[Collection entries]
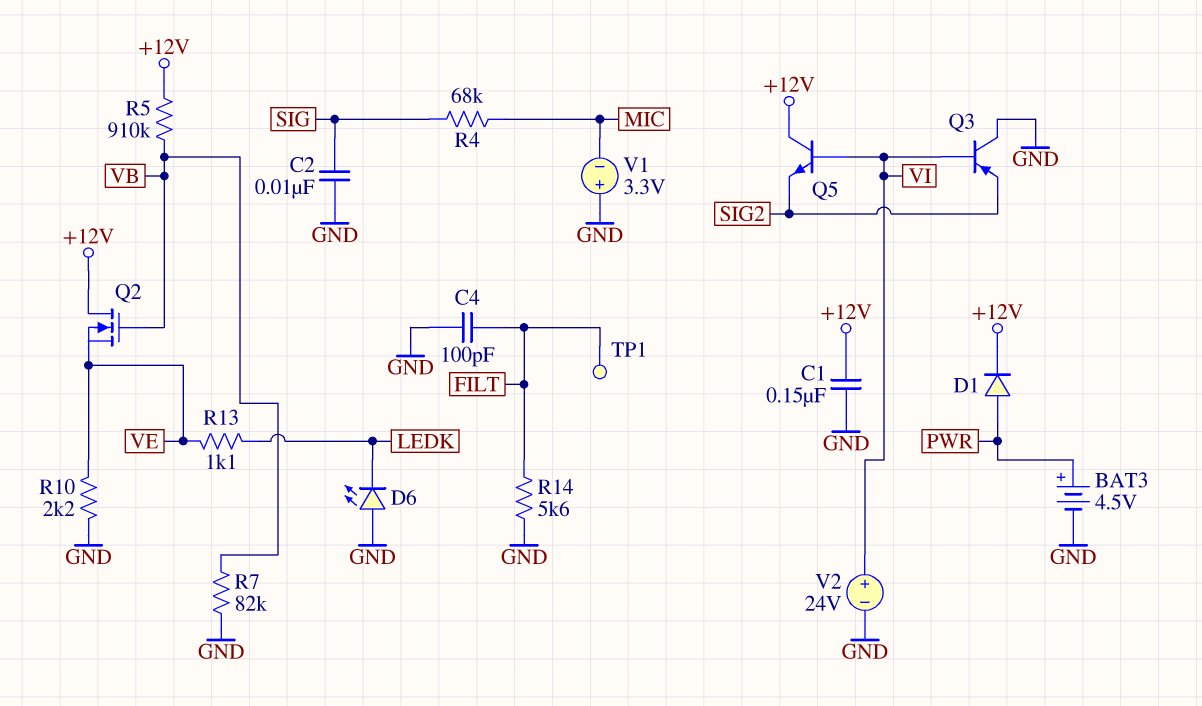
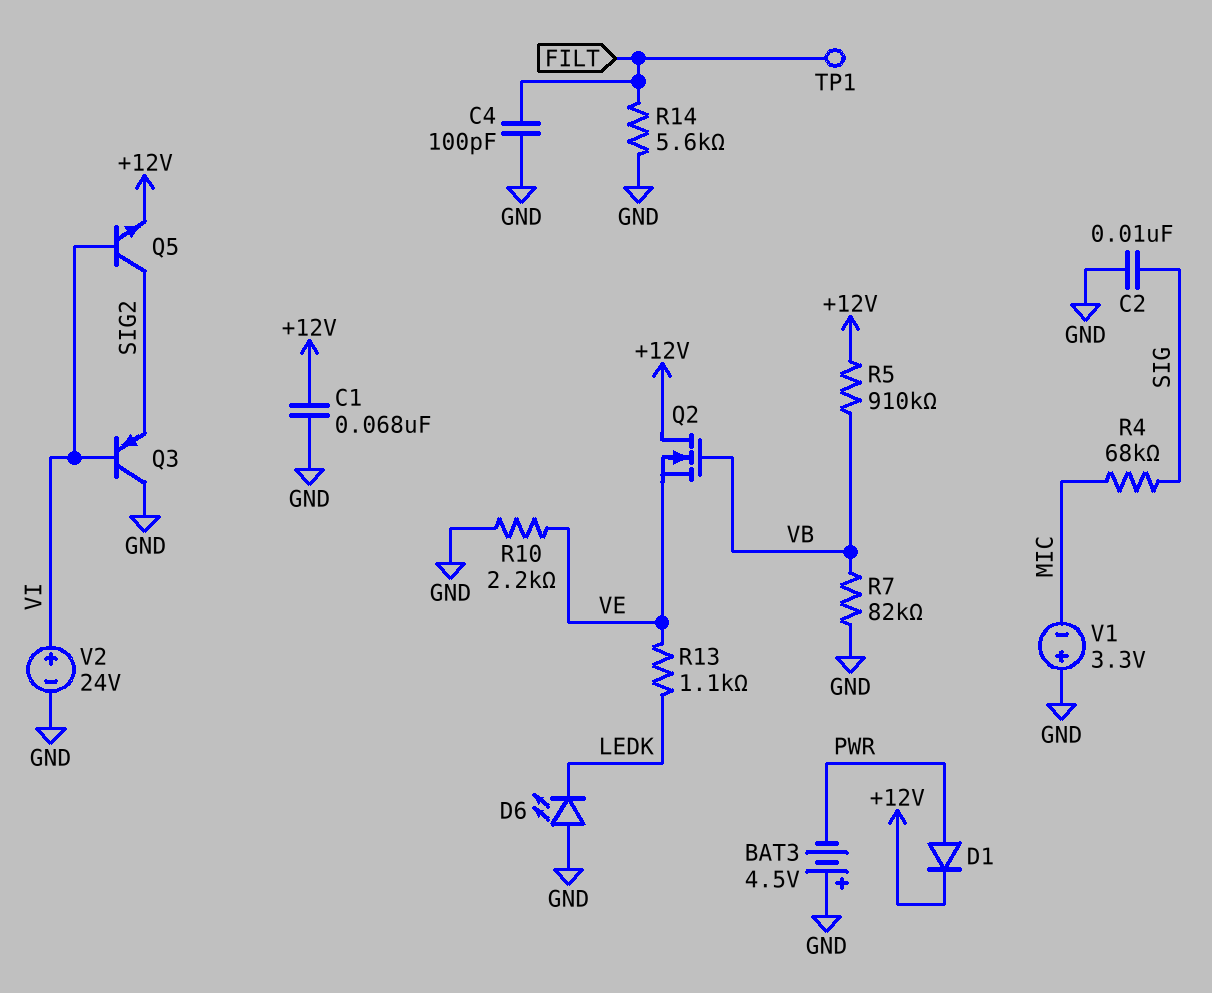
BAT3: 4.5V (plus PWR, minus GND) -> 4.5V (plus GND, minus PWR)
C1: 150nF (+12V, GND) -> 68nF (+12V, GND)
Q5: NPN (B VI, C +12V, E SIG2) -> NPN (B VI, C SIG2, E +12V)

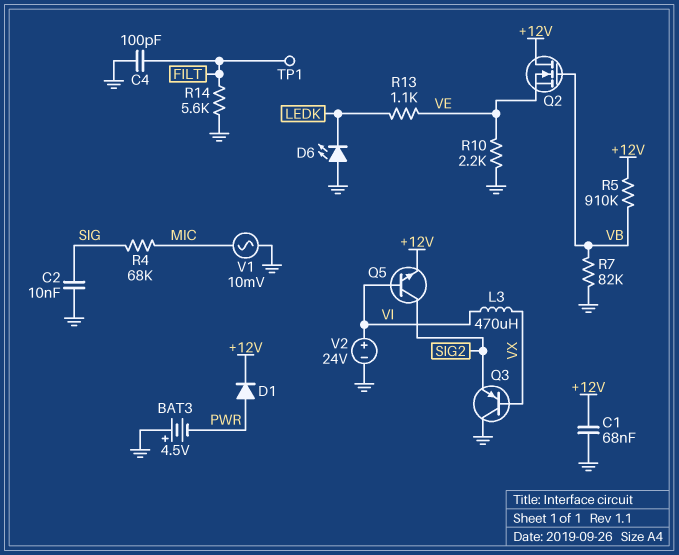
L3: none -> 470uH (VI, VX)
Q3: PNP (B VI, C GND, E SIG2) -> PNP (B VX, C GND, E SIG2)
V1: 3.3V (plus GND, minus MIC) -> AC 10mV (GND, MIC)

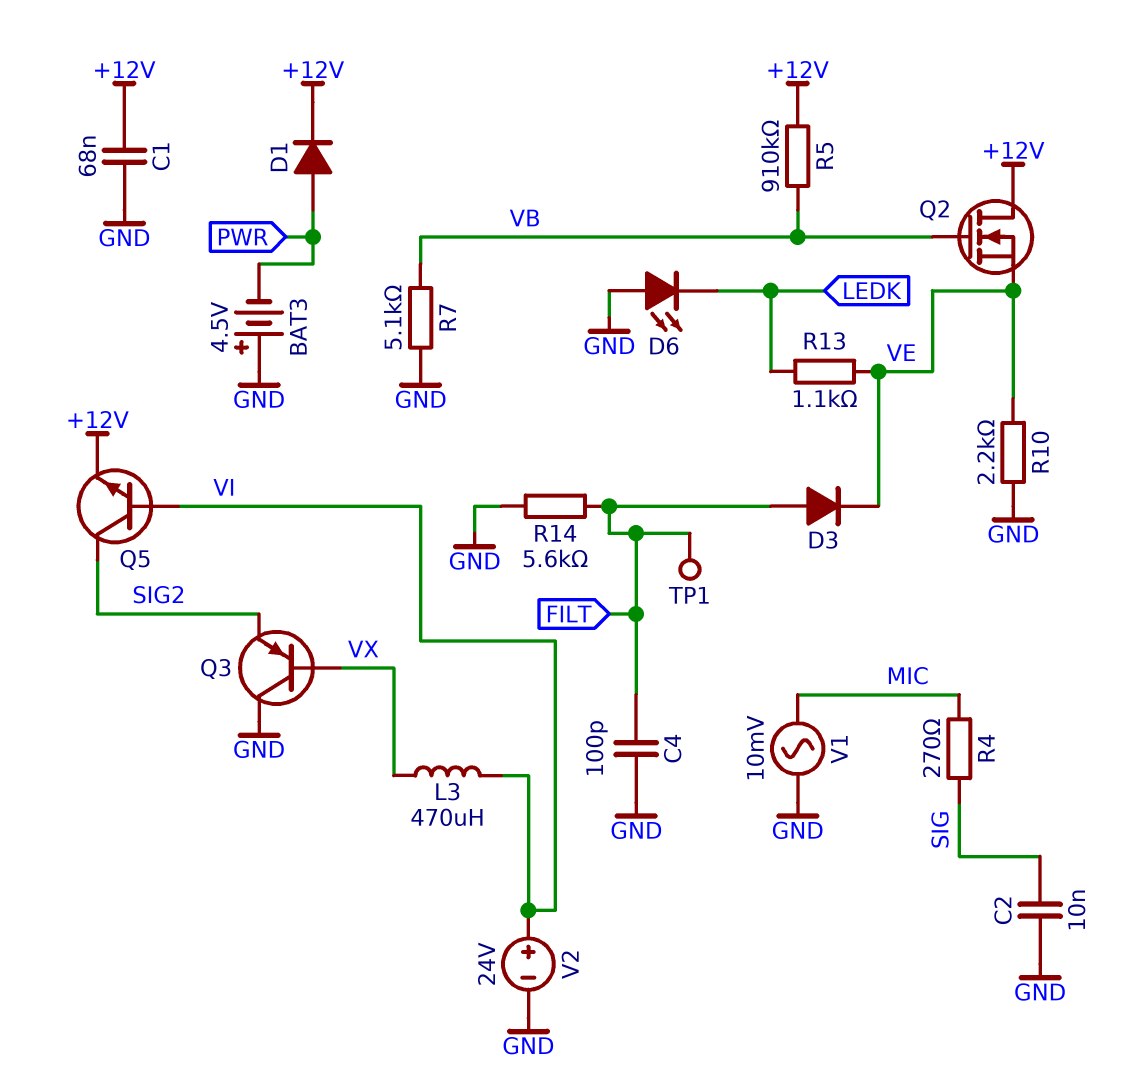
D3: none -> diode (A FILT, K VE)
R4: 68k (MIC, SIG) -> 270 (MIC, SIG)
R7: 82k (GND, VB) -> 5.1k (GND, VB)

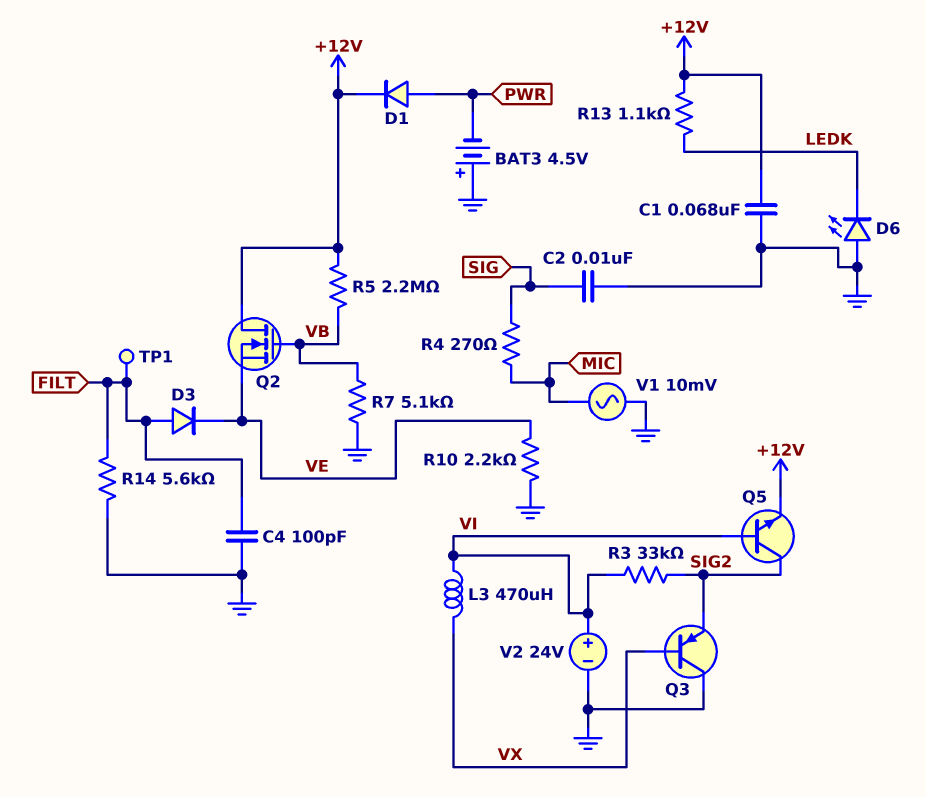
R3: none -> 33k (SIG2, VI)
R5: 910k (+12V, VB) -> 2.2M (+12V, VB)
R13: 1.1k (LEDK, VE) -> 1.1k (+12V, LEDK)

* [TASK]: Word for word, quote the lines above. Omit the pictures.

* [REPLY TO THE TASK]:
BAT3: 4.5V (plus PWR, minus GND) -> 4.5V (plus GND, minus PWR)
C1: 150nF (+12V, GND) -> 68nF (+12V, GND)
Q5: NPN (B VI, C +12V, E SIG2) -> NPN (B VI, C SIG2, E +12V)

L3: none -> 470uH (VI, VX)
Q3: PNP (B VI, C GND, E SIG2) -> PNP (B VX, C GND, E SIG2)
V1: 3.3V (plus GND, minus MIC) -> AC 10mV (GND, MIC)

D3: none -> diode (A FILT, K VE)
R4: 68k (MIC, SIG) -> 270 (MIC, SIG)
R7: 82k (GND, VB) -> 5.1k (GND, VB)

R3: none -> 33k (SIG2, VI)
R5: 910k (+12V, VB) -> 2.2M (+12V, VB)
R13: 1.1k (LEDK, VE) -> 1.1k (+12V, LEDK)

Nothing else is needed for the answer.